What you are asked to do:
Skip all lines in the entries below that come before the one containing "rodillo [negro] [482, 396]". Repeat that line and the rest exactly.

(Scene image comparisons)
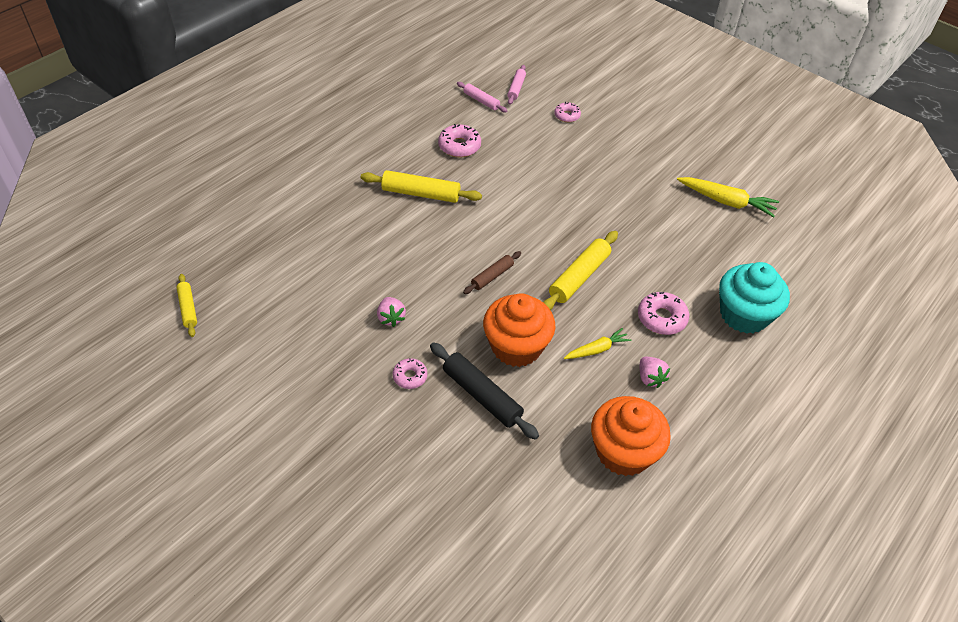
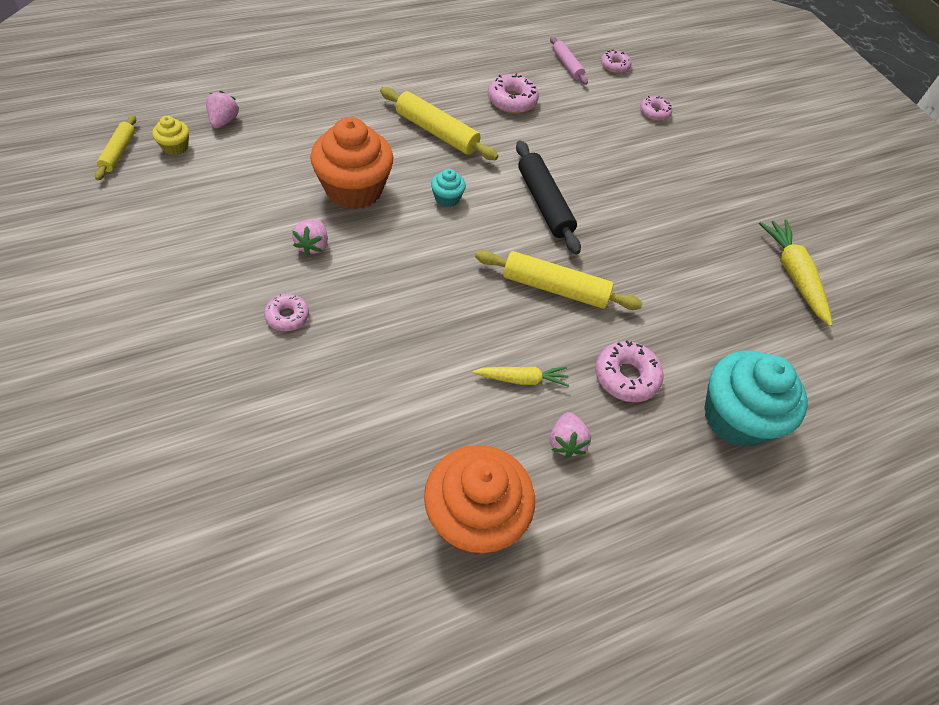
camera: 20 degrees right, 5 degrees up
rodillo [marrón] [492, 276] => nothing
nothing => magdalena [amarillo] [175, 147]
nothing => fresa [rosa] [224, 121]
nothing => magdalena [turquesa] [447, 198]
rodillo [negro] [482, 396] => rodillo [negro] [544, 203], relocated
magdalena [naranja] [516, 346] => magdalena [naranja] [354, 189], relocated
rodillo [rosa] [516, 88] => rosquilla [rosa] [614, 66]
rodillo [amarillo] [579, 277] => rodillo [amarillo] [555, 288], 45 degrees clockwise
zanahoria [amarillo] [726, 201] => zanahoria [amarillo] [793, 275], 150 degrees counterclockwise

Answer space:
rodillo [negro] [482, 396] => rodillo [negro] [544, 203], relocated
magdalena [naranja] [516, 346] => magdalena [naranja] [354, 189], relocated
rodillo [rosa] [516, 88] => rosquilla [rosa] [614, 66]
rodillo [amarillo] [579, 277] => rodillo [amarillo] [555, 288], 45 degrees clockwise
zanahoria [amarillo] [726, 201] => zanahoria [amarillo] [793, 275], 150 degrees counterclockwise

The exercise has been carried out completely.